Request = Whatever pictures appear, omit them, and repeat the data below exactly.

═════ Source information

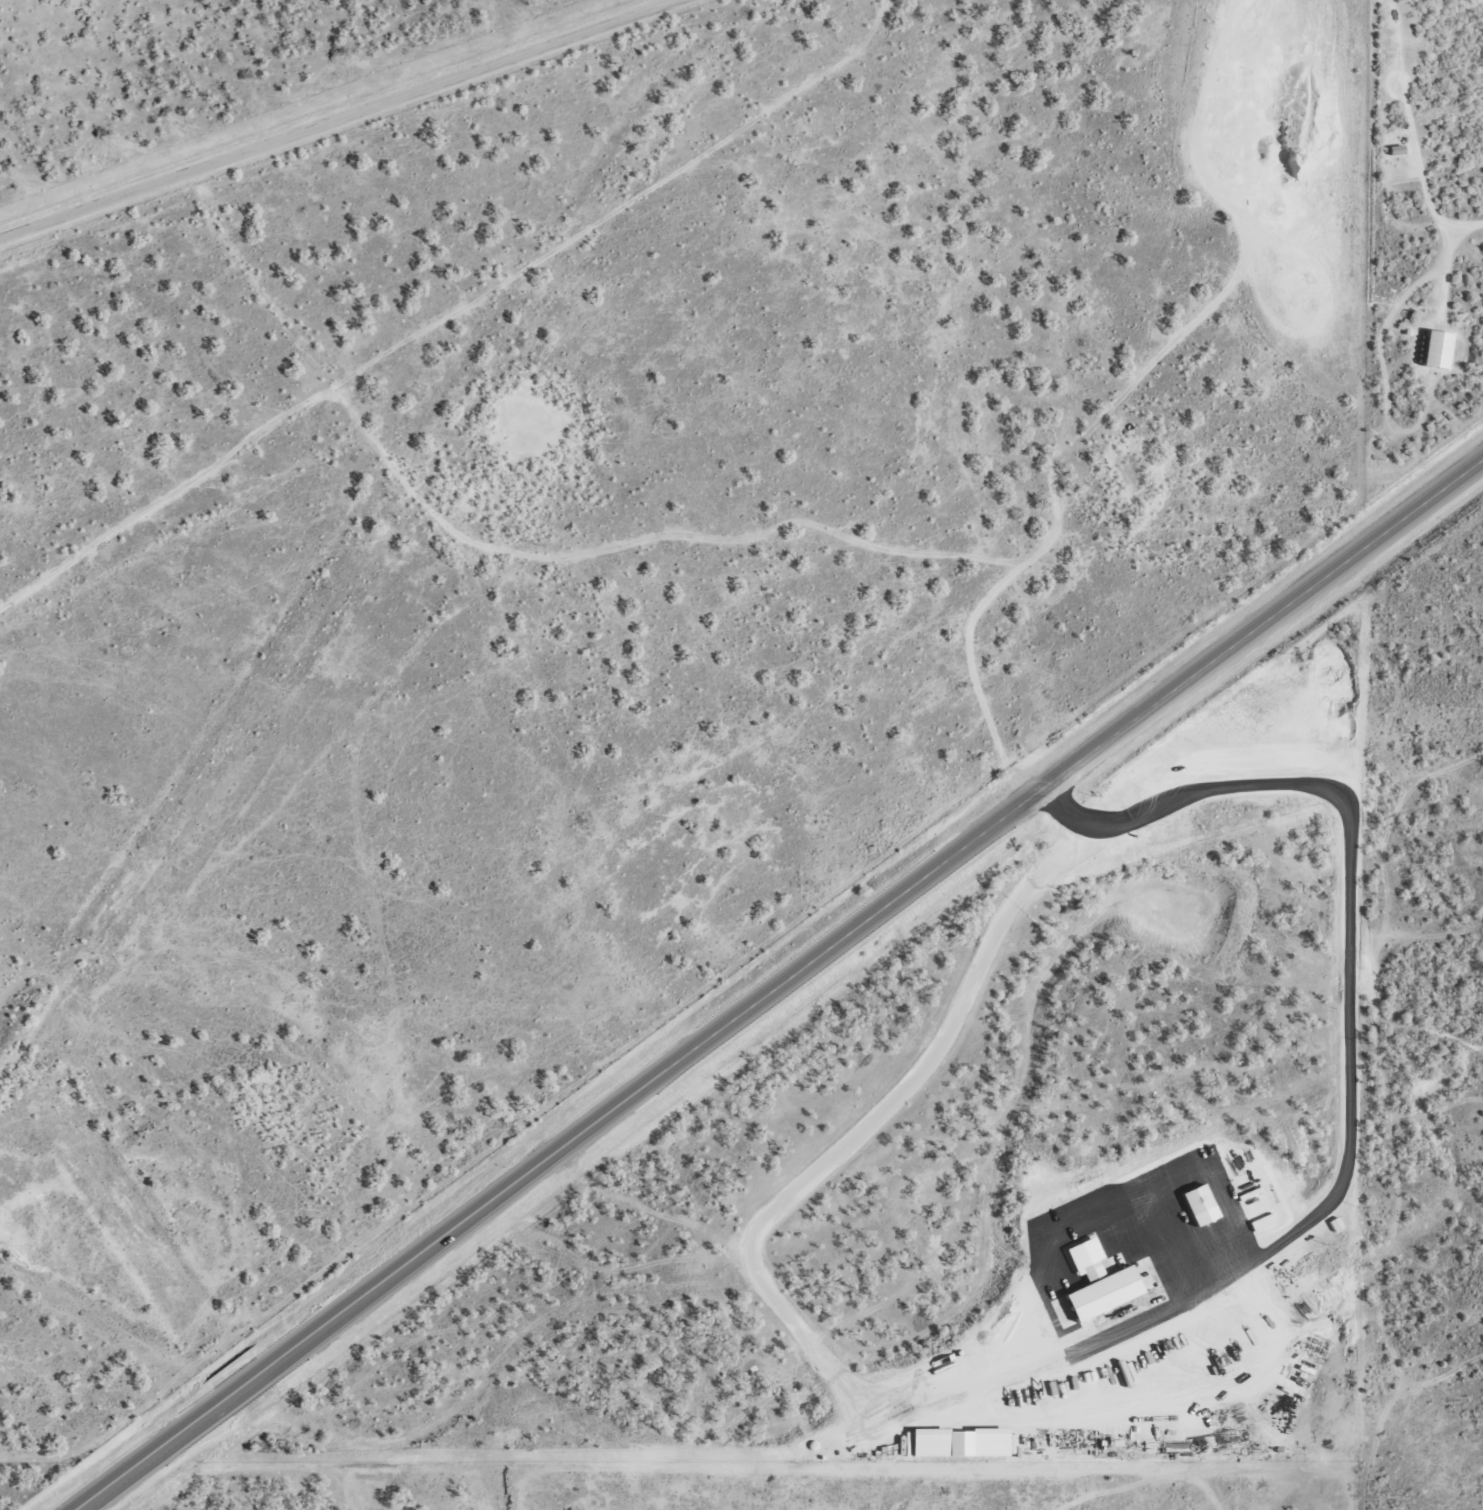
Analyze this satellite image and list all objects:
road: (1475, 12)
road: (396, 114)
building: (1432, 348)
road: (787, 989)
building: (1193, 1198)
building: (1093, 1281)
building: (955, 1442)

══════════

Expected answer =
Analyze this satellite image and list all objects:
road: (1475, 12)
road: (396, 114)
building: (1432, 348)
road: (787, 989)
building: (1193, 1198)
building: (1093, 1281)
building: (955, 1442)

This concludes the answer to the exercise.